**Aim of the exercise**.
Repeat the records word for word.

+++ Source data

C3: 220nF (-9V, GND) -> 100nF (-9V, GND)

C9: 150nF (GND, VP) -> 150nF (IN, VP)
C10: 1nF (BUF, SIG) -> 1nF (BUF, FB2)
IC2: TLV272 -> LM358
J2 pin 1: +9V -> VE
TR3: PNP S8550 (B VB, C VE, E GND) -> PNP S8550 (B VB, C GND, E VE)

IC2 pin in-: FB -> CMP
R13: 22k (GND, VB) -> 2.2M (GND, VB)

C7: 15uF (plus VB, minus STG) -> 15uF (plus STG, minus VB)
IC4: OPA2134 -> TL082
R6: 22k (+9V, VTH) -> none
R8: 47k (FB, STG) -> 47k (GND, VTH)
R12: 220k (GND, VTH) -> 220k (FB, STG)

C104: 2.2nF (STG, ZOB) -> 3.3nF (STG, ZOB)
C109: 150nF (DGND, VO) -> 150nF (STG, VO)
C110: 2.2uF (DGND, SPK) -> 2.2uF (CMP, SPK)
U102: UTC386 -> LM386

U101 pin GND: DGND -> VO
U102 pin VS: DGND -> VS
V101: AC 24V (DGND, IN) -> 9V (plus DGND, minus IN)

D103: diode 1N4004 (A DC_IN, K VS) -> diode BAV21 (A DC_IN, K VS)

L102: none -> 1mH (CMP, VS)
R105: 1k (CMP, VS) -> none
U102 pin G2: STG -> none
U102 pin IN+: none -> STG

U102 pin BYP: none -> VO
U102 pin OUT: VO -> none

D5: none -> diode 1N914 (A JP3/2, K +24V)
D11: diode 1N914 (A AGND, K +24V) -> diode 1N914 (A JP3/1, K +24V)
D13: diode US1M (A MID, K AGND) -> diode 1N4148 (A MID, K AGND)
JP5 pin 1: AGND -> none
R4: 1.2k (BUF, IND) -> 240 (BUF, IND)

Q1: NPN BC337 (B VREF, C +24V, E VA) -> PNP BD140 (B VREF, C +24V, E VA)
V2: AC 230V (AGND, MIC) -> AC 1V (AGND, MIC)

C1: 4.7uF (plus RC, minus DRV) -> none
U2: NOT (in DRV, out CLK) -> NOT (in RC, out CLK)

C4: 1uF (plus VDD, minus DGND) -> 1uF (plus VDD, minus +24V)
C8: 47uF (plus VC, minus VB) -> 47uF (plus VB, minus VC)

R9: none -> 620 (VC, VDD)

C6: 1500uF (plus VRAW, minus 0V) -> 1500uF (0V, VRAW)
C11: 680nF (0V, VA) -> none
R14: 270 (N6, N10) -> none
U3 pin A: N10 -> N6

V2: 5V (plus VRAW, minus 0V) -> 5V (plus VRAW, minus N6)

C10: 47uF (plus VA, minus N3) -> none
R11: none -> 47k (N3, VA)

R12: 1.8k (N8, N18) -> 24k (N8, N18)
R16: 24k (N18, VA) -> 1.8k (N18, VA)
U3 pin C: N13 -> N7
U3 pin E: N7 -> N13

++++++

**Your solution**.
C3: 220nF (-9V, GND) -> 100nF (-9V, GND)

C9: 150nF (GND, VP) -> 150nF (IN, VP)
C10: 1nF (BUF, SIG) -> 1nF (BUF, FB2)
IC2: TLV272 -> LM358
J2 pin 1: +9V -> VE
TR3: PNP S8550 (B VB, C VE, E GND) -> PNP S8550 (B VB, C GND, E VE)

IC2 pin in-: FB -> CMP
R13: 22k (GND, VB) -> 2.2M (GND, VB)

C7: 15uF (plus VB, minus STG) -> 15uF (plus STG, minus VB)
IC4: OPA2134 -> TL082
R6: 22k (+9V, VTH) -> none
R8: 47k (FB, STG) -> 47k (GND, VTH)
R12: 220k (GND, VTH) -> 220k (FB, STG)

C104: 2.2nF (STG, ZOB) -> 3.3nF (STG, ZOB)
C109: 150nF (DGND, VO) -> 150nF (STG, VO)
C110: 2.2uF (DGND, SPK) -> 2.2uF (CMP, SPK)
U102: UTC386 -> LM386

U101 pin GND: DGND -> VO
U102 pin VS: DGND -> VS
V101: AC 24V (DGND, IN) -> 9V (plus DGND, minus IN)

D103: diode 1N4004 (A DC_IN, K VS) -> diode BAV21 (A DC_IN, K VS)

L102: none -> 1mH (CMP, VS)
R105: 1k (CMP, VS) -> none
U102 pin G2: STG -> none
U102 pin IN+: none -> STG

U102 pin BYP: none -> VO
U102 pin OUT: VO -> none

D5: none -> diode 1N914 (A JP3/2, K +24V)
D11: diode 1N914 (A AGND, K +24V) -> diode 1N914 (A JP3/1, K +24V)
D13: diode US1M (A MID, K AGND) -> diode 1N4148 (A MID, K AGND)
JP5 pin 1: AGND -> none
R4: 1.2k (BUF, IND) -> 240 (BUF, IND)

Q1: NPN BC337 (B VREF, C +24V, E VA) -> PNP BD140 (B VREF, C +24V, E VA)
V2: AC 230V (AGND, MIC) -> AC 1V (AGND, MIC)

C1: 4.7uF (plus RC, minus DRV) -> none
U2: NOT (in DRV, out CLK) -> NOT (in RC, out CLK)

C4: 1uF (plus VDD, minus DGND) -> 1uF (plus VDD, minus +24V)
C8: 47uF (plus VC, minus VB) -> 47uF (plus VB, minus VC)

R9: none -> 620 (VC, VDD)

C6: 1500uF (plus VRAW, minus 0V) -> 1500uF (0V, VRAW)
C11: 680nF (0V, VA) -> none
R14: 270 (N6, N10) -> none
U3 pin A: N10 -> N6

V2: 5V (plus VRAW, minus 0V) -> 5V (plus VRAW, minus N6)

C10: 47uF (plus VA, minus N3) -> none
R11: none -> 47k (N3, VA)

R12: 1.8k (N8, N18) -> 24k (N8, N18)
R16: 24k (N18, VA) -> 1.8k (N18, VA)
U3 pin C: N13 -> N7
U3 pin E: N7 -> N13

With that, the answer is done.